== Your assignment ==
Search the records below for the word "AUDIO", then return every line where it appears.
(Beginning of Data listing)
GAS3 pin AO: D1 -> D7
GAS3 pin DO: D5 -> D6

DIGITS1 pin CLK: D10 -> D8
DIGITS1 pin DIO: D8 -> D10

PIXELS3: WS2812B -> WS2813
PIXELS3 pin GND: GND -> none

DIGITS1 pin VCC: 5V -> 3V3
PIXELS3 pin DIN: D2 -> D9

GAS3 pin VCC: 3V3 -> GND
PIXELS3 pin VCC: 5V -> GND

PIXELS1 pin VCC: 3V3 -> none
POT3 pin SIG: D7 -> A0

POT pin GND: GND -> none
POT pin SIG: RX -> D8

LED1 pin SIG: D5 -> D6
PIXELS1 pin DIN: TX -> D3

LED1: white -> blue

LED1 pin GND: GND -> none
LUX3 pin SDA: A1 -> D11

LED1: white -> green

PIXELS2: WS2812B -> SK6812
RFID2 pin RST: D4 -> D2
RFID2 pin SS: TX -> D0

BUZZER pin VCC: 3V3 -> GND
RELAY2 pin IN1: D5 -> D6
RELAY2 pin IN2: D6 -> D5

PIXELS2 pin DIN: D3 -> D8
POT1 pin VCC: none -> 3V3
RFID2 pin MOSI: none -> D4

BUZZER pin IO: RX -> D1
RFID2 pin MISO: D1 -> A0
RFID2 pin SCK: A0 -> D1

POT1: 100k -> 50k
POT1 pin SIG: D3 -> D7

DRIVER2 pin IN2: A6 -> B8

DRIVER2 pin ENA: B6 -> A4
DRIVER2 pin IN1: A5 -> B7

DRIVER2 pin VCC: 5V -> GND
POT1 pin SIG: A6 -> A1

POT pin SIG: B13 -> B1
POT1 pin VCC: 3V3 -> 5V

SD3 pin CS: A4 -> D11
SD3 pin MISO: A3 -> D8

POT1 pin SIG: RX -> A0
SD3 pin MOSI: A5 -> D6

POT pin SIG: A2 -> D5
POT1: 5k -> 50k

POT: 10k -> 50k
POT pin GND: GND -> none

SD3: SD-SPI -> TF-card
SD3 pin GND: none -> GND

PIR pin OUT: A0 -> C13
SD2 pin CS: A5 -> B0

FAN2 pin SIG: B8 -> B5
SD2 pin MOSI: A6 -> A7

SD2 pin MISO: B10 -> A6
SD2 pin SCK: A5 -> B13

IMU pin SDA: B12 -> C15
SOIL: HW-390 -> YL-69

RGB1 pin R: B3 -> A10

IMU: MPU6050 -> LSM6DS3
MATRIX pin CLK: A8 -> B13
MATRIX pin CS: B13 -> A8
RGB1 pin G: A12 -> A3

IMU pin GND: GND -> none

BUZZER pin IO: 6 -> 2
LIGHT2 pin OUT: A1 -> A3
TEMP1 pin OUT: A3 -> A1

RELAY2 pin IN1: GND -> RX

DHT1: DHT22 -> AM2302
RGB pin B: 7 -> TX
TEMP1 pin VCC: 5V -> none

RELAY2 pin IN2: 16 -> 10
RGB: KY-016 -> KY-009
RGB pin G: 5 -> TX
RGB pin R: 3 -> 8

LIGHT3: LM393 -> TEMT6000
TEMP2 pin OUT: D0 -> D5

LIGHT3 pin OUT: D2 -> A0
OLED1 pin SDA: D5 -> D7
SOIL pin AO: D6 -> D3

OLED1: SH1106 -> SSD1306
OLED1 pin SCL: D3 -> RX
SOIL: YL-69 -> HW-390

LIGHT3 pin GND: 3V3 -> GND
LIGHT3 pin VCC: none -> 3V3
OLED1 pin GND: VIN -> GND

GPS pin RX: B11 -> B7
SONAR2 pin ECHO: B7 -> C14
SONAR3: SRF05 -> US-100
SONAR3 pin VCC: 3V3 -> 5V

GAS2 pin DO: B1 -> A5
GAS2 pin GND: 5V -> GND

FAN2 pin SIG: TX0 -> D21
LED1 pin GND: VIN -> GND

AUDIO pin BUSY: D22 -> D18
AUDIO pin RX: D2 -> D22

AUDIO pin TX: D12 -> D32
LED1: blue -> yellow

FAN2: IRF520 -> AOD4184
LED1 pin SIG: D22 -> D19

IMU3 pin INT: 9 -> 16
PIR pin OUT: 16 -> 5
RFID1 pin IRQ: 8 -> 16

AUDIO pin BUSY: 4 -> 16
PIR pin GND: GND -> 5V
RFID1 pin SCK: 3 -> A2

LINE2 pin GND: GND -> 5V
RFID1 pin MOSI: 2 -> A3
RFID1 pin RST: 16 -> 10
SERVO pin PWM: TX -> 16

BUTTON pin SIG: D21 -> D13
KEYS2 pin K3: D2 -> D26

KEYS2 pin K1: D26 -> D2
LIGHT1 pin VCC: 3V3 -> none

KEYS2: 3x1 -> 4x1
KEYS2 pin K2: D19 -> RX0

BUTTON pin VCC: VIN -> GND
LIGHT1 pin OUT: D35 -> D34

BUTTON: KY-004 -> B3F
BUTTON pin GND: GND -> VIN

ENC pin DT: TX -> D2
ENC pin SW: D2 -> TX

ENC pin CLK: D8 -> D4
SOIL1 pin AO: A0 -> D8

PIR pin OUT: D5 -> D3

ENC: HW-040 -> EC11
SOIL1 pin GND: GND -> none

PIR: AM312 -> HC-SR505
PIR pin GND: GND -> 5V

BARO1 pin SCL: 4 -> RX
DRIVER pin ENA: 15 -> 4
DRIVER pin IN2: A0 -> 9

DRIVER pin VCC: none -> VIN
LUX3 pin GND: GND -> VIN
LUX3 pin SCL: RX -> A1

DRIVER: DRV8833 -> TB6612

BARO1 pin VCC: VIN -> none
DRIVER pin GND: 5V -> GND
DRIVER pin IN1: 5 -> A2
(End of Data listing)
== Your response ==
AUDIO pin BUSY: D22 -> D18
AUDIO pin RX: D2 -> D22
AUDIO pin TX: D12 -> D32
AUDIO pin BUSY: 4 -> 16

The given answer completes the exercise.